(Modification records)
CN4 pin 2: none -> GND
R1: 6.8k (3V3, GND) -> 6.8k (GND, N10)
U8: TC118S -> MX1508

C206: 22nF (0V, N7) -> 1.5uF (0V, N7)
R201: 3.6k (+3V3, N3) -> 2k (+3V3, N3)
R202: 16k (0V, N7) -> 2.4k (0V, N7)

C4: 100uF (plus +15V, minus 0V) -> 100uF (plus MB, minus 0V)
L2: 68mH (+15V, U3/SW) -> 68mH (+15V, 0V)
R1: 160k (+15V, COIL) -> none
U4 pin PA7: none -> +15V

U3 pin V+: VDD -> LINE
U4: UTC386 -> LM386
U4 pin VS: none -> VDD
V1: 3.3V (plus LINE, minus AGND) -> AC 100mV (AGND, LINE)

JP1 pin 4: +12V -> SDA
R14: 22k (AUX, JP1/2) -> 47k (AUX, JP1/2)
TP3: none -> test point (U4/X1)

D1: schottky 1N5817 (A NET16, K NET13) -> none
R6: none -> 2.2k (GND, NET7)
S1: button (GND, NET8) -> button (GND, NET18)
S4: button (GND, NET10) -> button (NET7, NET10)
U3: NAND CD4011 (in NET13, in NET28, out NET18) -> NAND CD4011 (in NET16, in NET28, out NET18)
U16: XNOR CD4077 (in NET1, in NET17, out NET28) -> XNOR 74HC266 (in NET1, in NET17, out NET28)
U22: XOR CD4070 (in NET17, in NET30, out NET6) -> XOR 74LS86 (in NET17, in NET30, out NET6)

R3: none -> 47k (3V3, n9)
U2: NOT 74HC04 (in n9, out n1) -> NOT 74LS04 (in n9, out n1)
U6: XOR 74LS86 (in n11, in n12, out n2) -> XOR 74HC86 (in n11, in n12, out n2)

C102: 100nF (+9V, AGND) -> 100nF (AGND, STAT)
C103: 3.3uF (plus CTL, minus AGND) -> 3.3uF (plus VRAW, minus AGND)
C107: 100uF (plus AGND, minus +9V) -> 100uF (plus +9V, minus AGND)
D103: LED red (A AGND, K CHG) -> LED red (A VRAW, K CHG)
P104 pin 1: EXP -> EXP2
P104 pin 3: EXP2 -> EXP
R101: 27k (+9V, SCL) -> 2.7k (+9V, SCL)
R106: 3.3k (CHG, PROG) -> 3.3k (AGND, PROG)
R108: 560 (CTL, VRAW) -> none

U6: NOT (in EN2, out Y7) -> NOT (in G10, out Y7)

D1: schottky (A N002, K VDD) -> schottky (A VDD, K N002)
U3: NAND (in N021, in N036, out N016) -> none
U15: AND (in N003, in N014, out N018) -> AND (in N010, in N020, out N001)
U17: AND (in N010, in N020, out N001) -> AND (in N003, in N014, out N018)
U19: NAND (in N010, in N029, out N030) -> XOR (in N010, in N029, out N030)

**WHAT IS BEING ASKED**
Your job is to reproduce the data in full, with every line intact.

**RESPONSE AREA**
CN4 pin 2: none -> GND
R1: 6.8k (3V3, GND) -> 6.8k (GND, N10)
U8: TC118S -> MX1508

C206: 22nF (0V, N7) -> 1.5uF (0V, N7)
R201: 3.6k (+3V3, N3) -> 2k (+3V3, N3)
R202: 16k (0V, N7) -> 2.4k (0V, N7)

C4: 100uF (plus +15V, minus 0V) -> 100uF (plus MB, minus 0V)
L2: 68mH (+15V, U3/SW) -> 68mH (+15V, 0V)
R1: 160k (+15V, COIL) -> none
U4 pin PA7: none -> +15V

U3 pin V+: VDD -> LINE
U4: UTC386 -> LM386
U4 pin VS: none -> VDD
V1: 3.3V (plus LINE, minus AGND) -> AC 100mV (AGND, LINE)

JP1 pin 4: +12V -> SDA
R14: 22k (AUX, JP1/2) -> 47k (AUX, JP1/2)
TP3: none -> test point (U4/X1)

D1: schottky 1N5817 (A NET16, K NET13) -> none
R6: none -> 2.2k (GND, NET7)
S1: button (GND, NET8) -> button (GND, NET18)
S4: button (GND, NET10) -> button (NET7, NET10)
U3: NAND CD4011 (in NET13, in NET28, out NET18) -> NAND CD4011 (in NET16, in NET28, out NET18)
U16: XNOR CD4077 (in NET1, in NET17, out NET28) -> XNOR 74HC266 (in NET1, in NET17, out NET28)
U22: XOR CD4070 (in NET17, in NET30, out NET6) -> XOR 74LS86 (in NET17, in NET30, out NET6)

R3: none -> 47k (3V3, n9)
U2: NOT 74HC04 (in n9, out n1) -> NOT 74LS04 (in n9, out n1)
U6: XOR 74LS86 (in n11, in n12, out n2) -> XOR 74HC86 (in n11, in n12, out n2)

C102: 100nF (+9V, AGND) -> 100nF (AGND, STAT)
C103: 3.3uF (plus CTL, minus AGND) -> 3.3uF (plus VRAW, minus AGND)
C107: 100uF (plus AGND, minus +9V) -> 100uF (plus +9V, minus AGND)
D103: LED red (A AGND, K CHG) -> LED red (A VRAW, K CHG)
P104 pin 1: EXP -> EXP2
P104 pin 3: EXP2 -> EXP
R101: 27k (+9V, SCL) -> 2.7k (+9V, SCL)
R106: 3.3k (CHG, PROG) -> 3.3k (AGND, PROG)
R108: 560 (CTL, VRAW) -> none

U6: NOT (in EN2, out Y7) -> NOT (in G10, out Y7)

D1: schottky (A N002, K VDD) -> schottky (A VDD, K N002)
U3: NAND (in N021, in N036, out N016) -> none
U15: AND (in N003, in N014, out N018) -> AND (in N010, in N020, out N001)
U17: AND (in N010, in N020, out N001) -> AND (in N003, in N014, out N018)
U19: NAND (in N010, in N029, out N030) -> XOR (in N010, in N029, out N030)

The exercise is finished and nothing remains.